• **PROVIDED INFORMATION**:
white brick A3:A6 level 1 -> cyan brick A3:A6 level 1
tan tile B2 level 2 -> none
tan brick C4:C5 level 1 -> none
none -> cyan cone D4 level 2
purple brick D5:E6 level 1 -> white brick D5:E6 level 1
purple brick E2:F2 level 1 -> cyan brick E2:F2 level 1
...
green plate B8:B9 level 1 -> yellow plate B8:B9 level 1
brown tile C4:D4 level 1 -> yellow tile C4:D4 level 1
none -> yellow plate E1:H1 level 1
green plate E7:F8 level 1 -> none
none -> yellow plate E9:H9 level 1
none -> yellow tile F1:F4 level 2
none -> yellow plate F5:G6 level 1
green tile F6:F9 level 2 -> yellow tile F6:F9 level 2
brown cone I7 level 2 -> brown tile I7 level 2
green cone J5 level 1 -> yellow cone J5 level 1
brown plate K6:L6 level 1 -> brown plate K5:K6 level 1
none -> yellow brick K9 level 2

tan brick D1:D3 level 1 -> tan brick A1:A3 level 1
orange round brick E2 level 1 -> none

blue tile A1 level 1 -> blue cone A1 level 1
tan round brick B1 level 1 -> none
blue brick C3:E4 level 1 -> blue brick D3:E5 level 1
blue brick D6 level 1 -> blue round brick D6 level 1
...
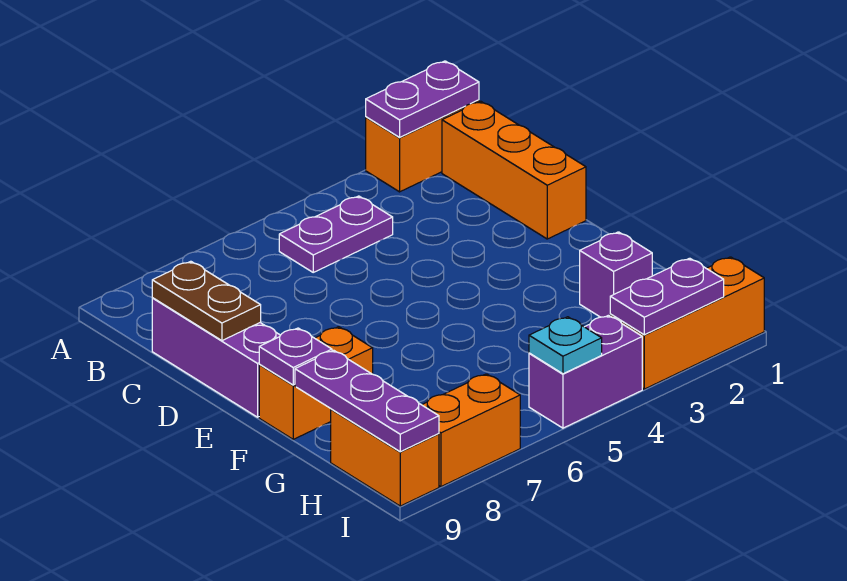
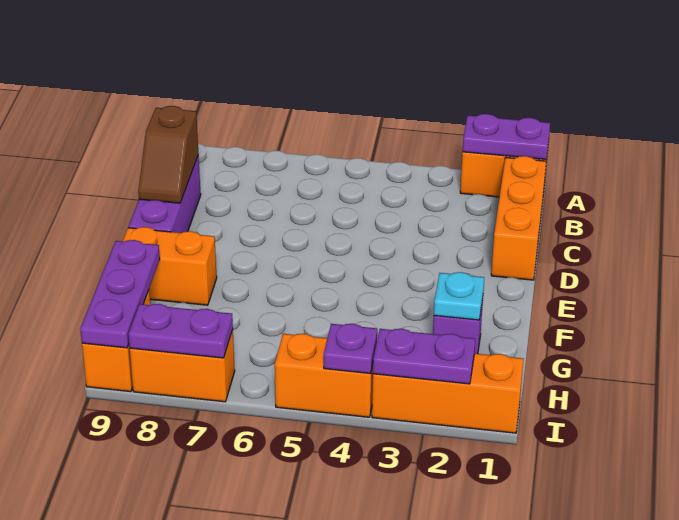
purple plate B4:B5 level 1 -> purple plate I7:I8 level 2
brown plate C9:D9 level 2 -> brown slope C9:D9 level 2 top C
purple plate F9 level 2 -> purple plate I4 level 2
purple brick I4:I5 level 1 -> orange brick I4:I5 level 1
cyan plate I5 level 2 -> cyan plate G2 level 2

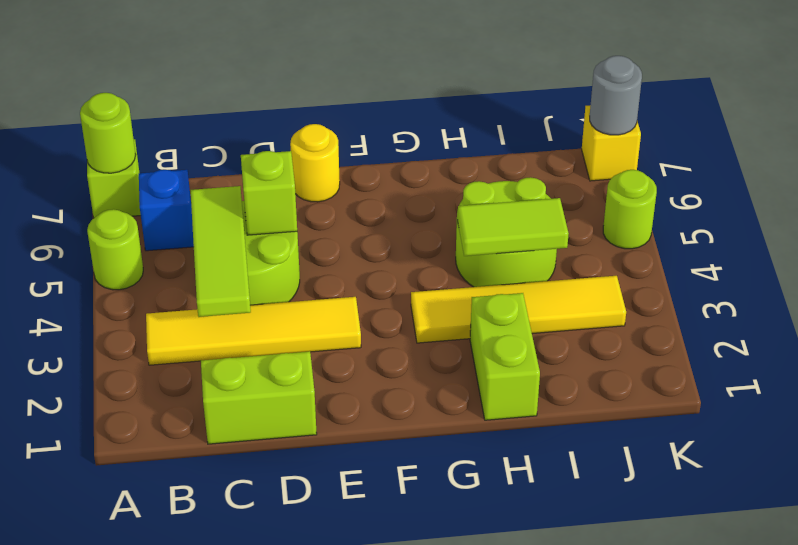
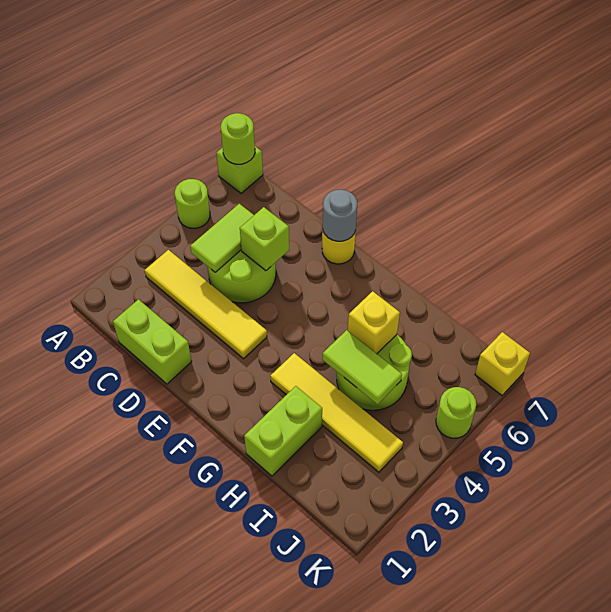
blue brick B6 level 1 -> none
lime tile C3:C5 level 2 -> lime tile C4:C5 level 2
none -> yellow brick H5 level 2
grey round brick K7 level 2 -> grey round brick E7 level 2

• **WHAT IS NEEDED**:
Above are the lines; repeat exactly the ones from the line containing "white brick A3:A6" down to the line containing "purple brick E2:F2", both inclusive.

• **YOUR RESPONSE**:
white brick A3:A6 level 1 -> cyan brick A3:A6 level 1
tan tile B2 level 2 -> none
tan brick C4:C5 level 1 -> none
none -> cyan cone D4 level 2
purple brick D5:E6 level 1 -> white brick D5:E6 level 1
purple brick E2:F2 level 1 -> cyan brick E2:F2 level 1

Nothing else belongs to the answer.